A bare number is the expected answer: the count of lines in the data holding "blue".
───── Provided material
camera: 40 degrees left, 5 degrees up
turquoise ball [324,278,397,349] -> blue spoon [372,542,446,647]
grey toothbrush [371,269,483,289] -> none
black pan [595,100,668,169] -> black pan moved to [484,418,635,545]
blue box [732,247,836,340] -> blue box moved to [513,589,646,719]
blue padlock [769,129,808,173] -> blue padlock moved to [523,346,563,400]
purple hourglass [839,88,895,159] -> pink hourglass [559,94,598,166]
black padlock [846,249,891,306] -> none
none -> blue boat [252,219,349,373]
──────────
Result of this exercise: 4